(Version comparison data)
>>>

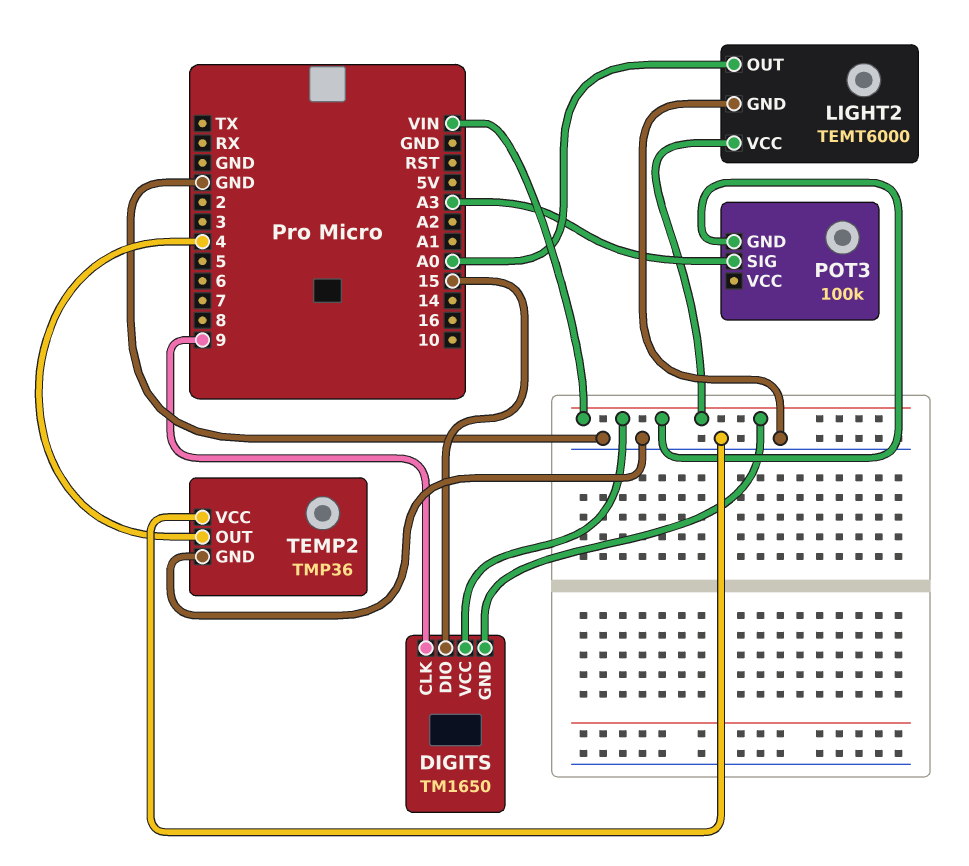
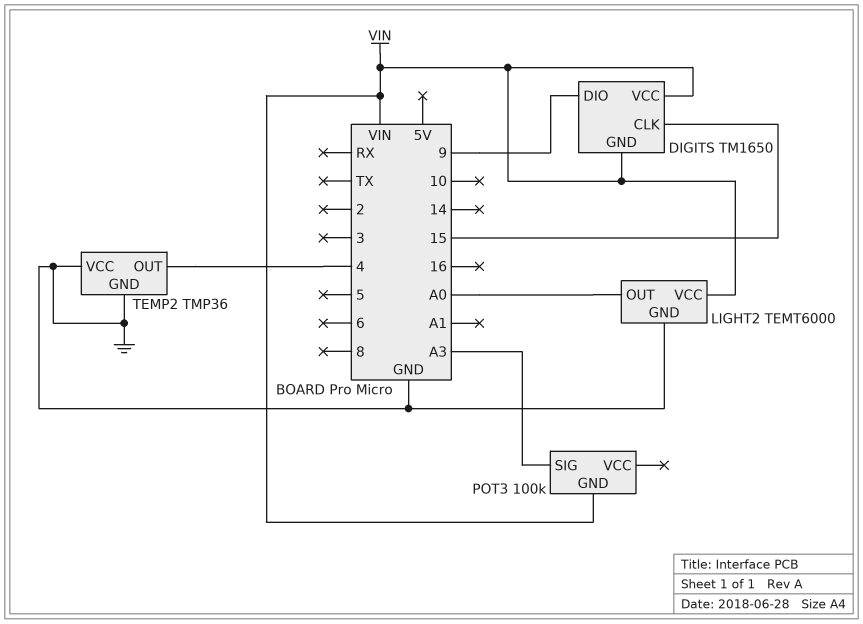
DIGITS pin CLK: 9 -> 15
DIGITS pin DIO: 15 -> 9

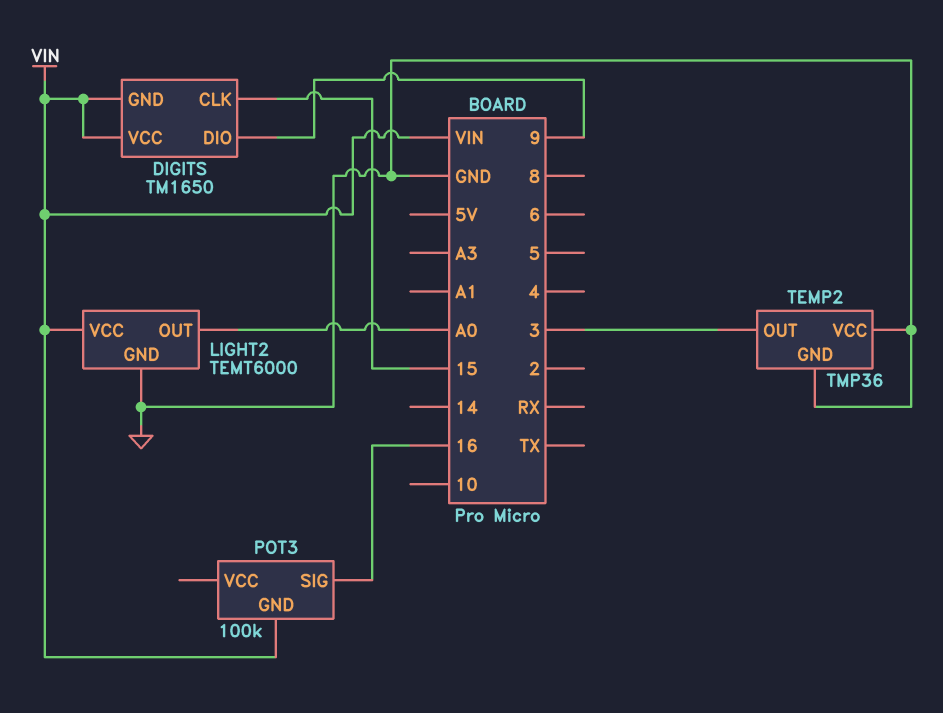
POT3 pin SIG: A3 -> 16
TEMP2 pin OUT: 4 -> 3

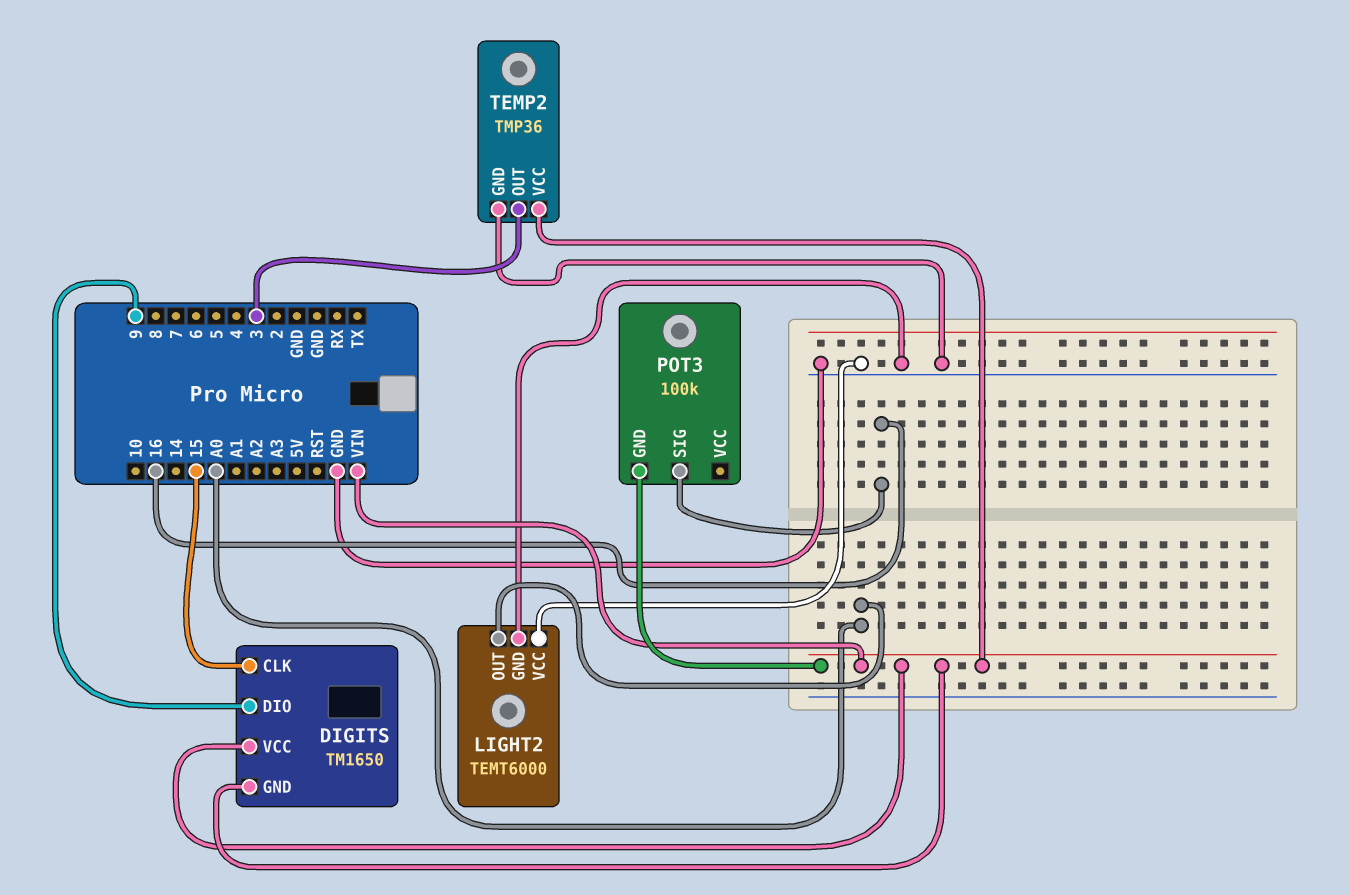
LIGHT2 pin VCC: VIN -> GND
TEMP2 pin VCC: GND -> VIN

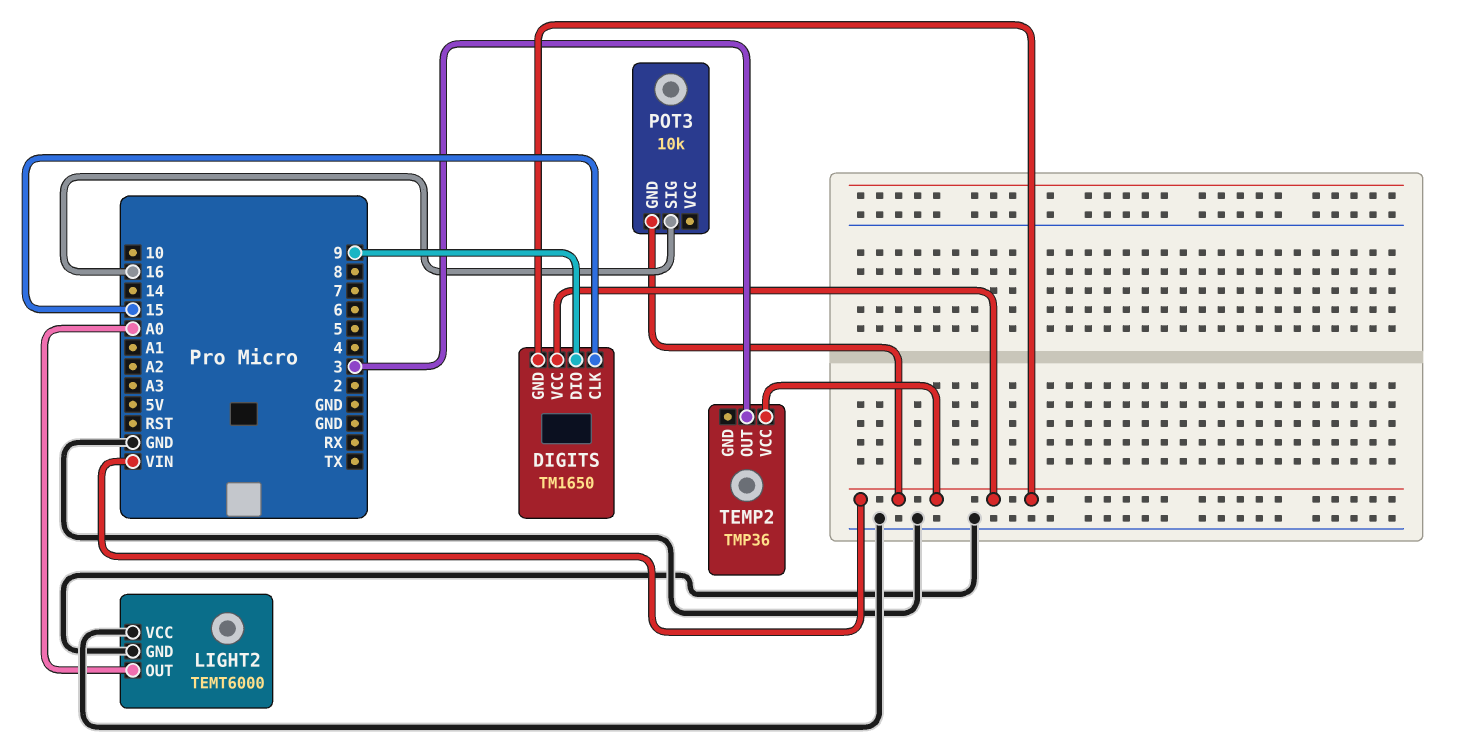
POT3: 100k -> 10k
TEMP2 pin GND: GND -> none

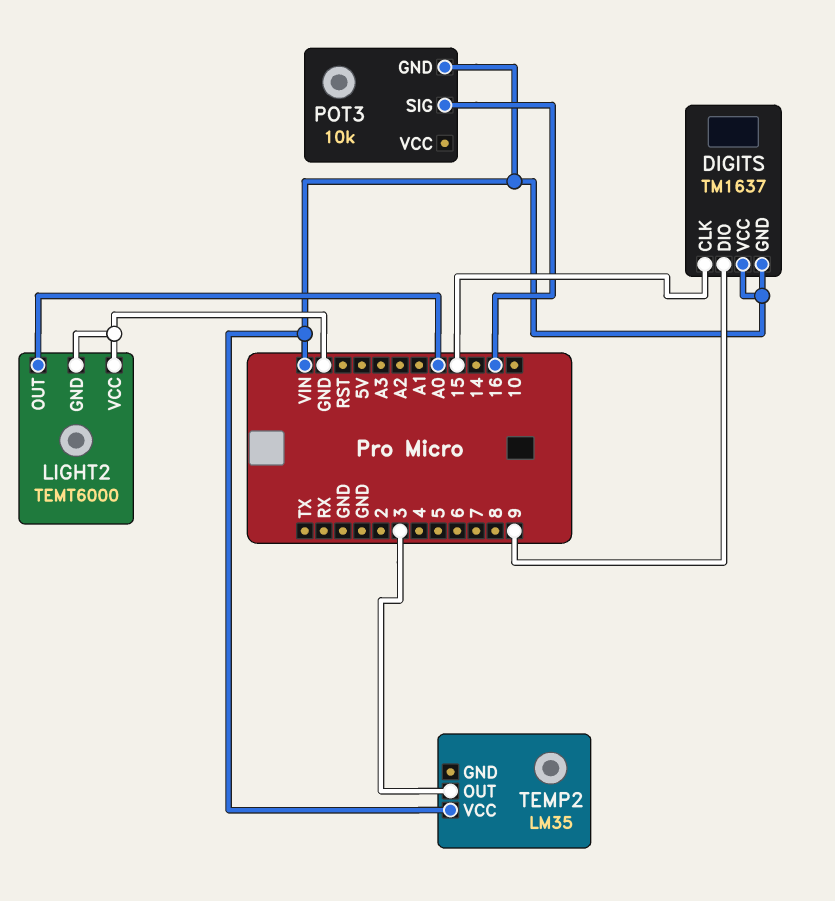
DIGITS: TM1650 -> TM1637
TEMP2: TMP36 -> LM35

<<<

• [EXERCISE AIM]:
Set down the lines from the one containing "LIGHT2 pin VCC: VIN -> GND" through the last line of the records above, both included, exactly as they appear and with no other text. Pictures should not be set down.

• [RESPONSE]:
LIGHT2 pin VCC: VIN -> GND
TEMP2 pin VCC: GND -> VIN

POT3: 100k -> 10k
TEMP2 pin GND: GND -> none

DIGITS: TM1650 -> TM1637
TEMP2: TMP36 -> LM35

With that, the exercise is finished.